:: Problem to solve ::
Only the text is wanted; write out each record below exactly and exclude all pictures.

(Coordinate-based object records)
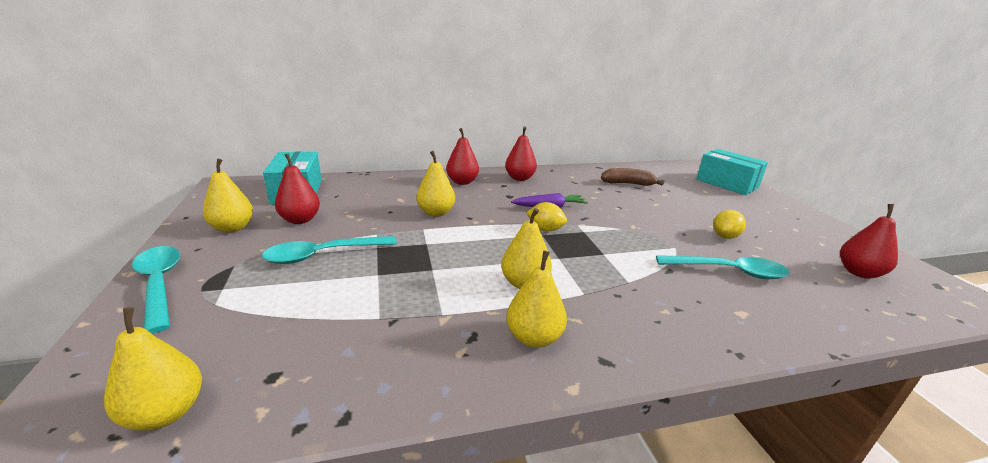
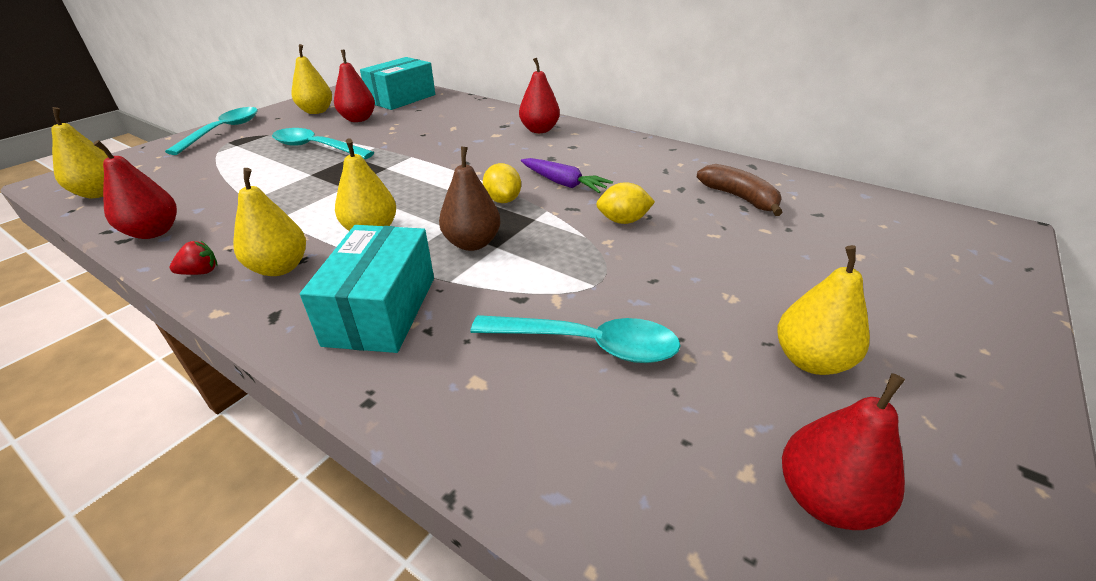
camera: 50 degrees right, 10 degrees up
(436, 213) = (451, 148): yellow pear -> yellow pear (810, 360)
(491, 380) = (200, 272): none -> red strawberry
(519, 178) = (608, 145): red pear -> red pear (154, 232)
(589, 258) = (472, 243): none -> brown pear
(725, 236) = (707, 314): yellow lemon -> yellow lemon (623, 221)
(726, 183) = (948, 265): turquoise box -> turquoise box (381, 310)
(729, 271) = (588, 344): turquoise spoon -> turquoise spoon turned 45 degrees counterclockwise

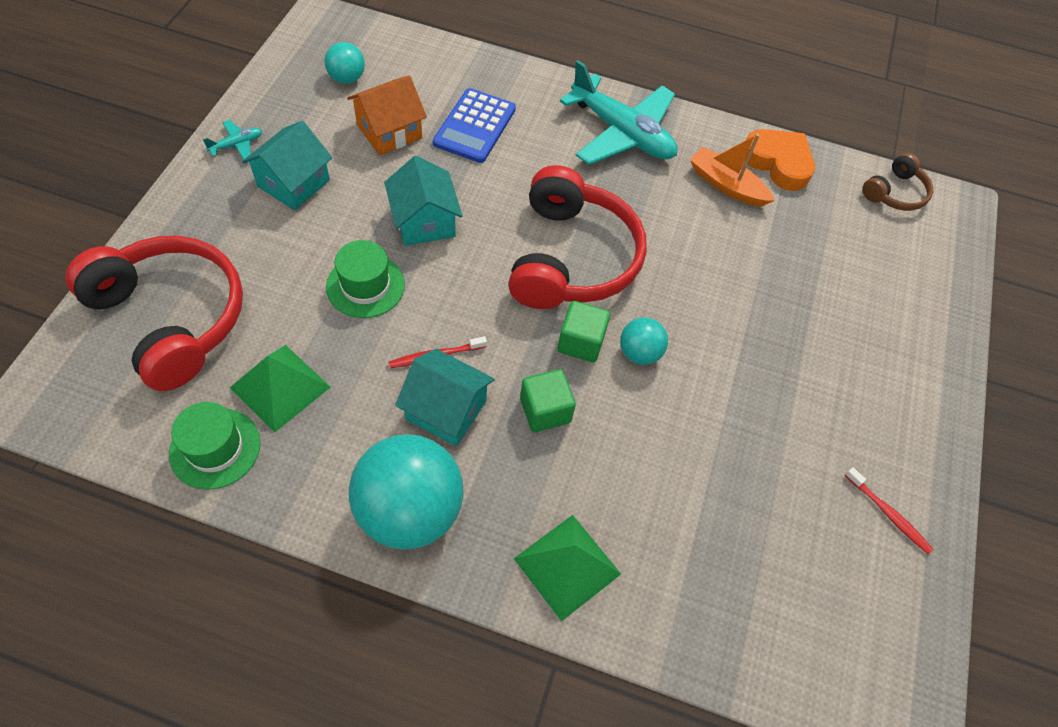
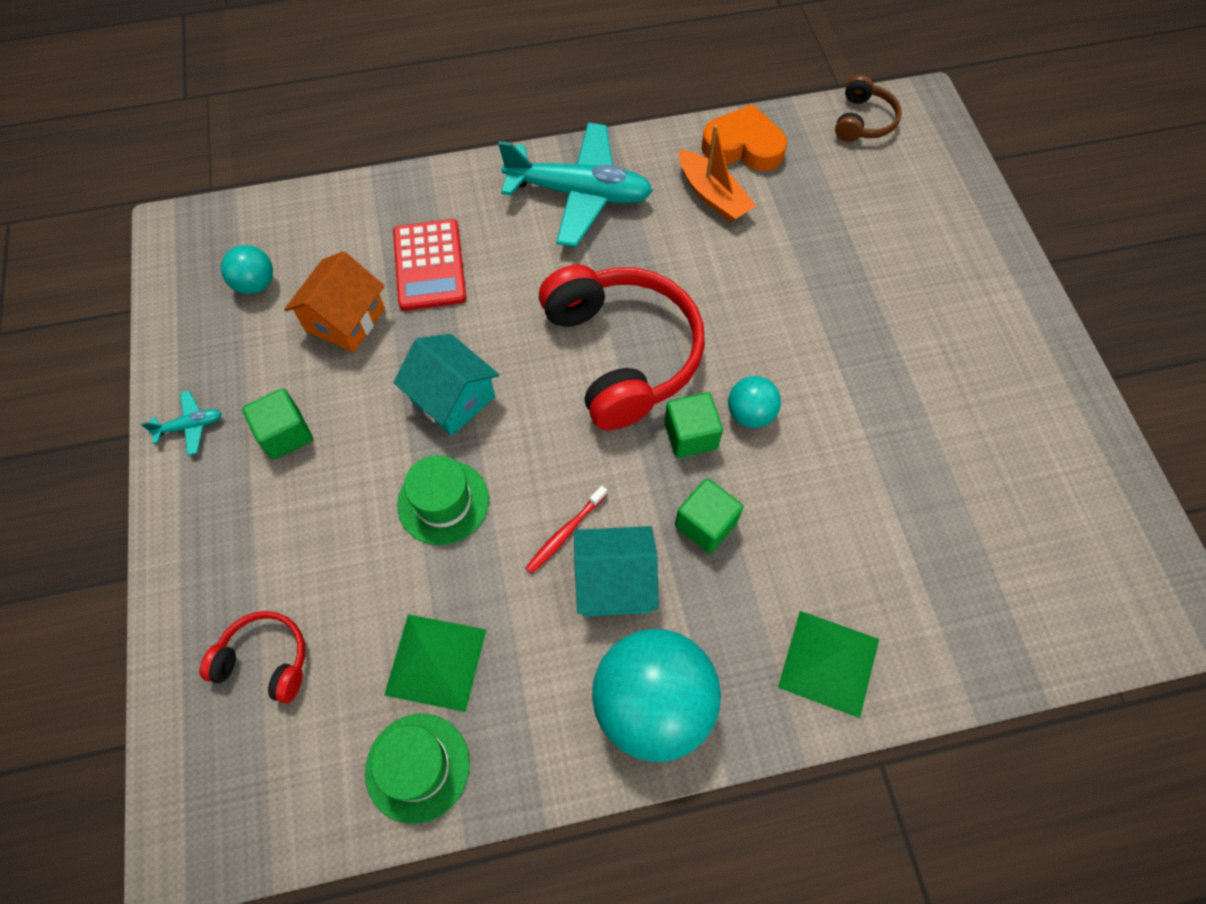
camera: 25 degrees left, 5 degrees up
(171, 318) = (265, 660): red headphones -> red headphones, size x0.49
(237, 145) = (190, 426): turquoise plane -> turquoise plane turned 45 degrees clockwise
(293, 183) = (285, 434): turquoise house -> green cube
(474, 126) = (429, 265): blue calculator -> red calculator
(726, 185) = (712, 195): orange boat -> orange boat turned 135 degrees counterclockwise
(888, 514) = (1054, 438): red toothbrush -> none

:: Response box ::
camera: 50 degrees right, 10 degrees up
(436, 213) = (451, 148): yellow pear -> yellow pear (810, 360)
(491, 380) = (200, 272): none -> red strawberry
(519, 178) = (608, 145): red pear -> red pear (154, 232)
(589, 258) = (472, 243): none -> brown pear
(725, 236) = (707, 314): yellow lemon -> yellow lemon (623, 221)
(726, 183) = (948, 265): turquoise box -> turquoise box (381, 310)
(729, 271) = (588, 344): turquoise spoon -> turquoise spoon turned 45 degrees counterclockwise

camera: 25 degrees left, 5 degrees up
(171, 318) = (265, 660): red headphones -> red headphones, size x0.49
(237, 145) = (190, 426): turquoise plane -> turquoise plane turned 45 degrees clockwise
(293, 183) = (285, 434): turquoise house -> green cube
(474, 126) = (429, 265): blue calculator -> red calculator
(726, 185) = (712, 195): orange boat -> orange boat turned 135 degrees counterclockwise
(888, 514) = (1054, 438): red toothbrush -> none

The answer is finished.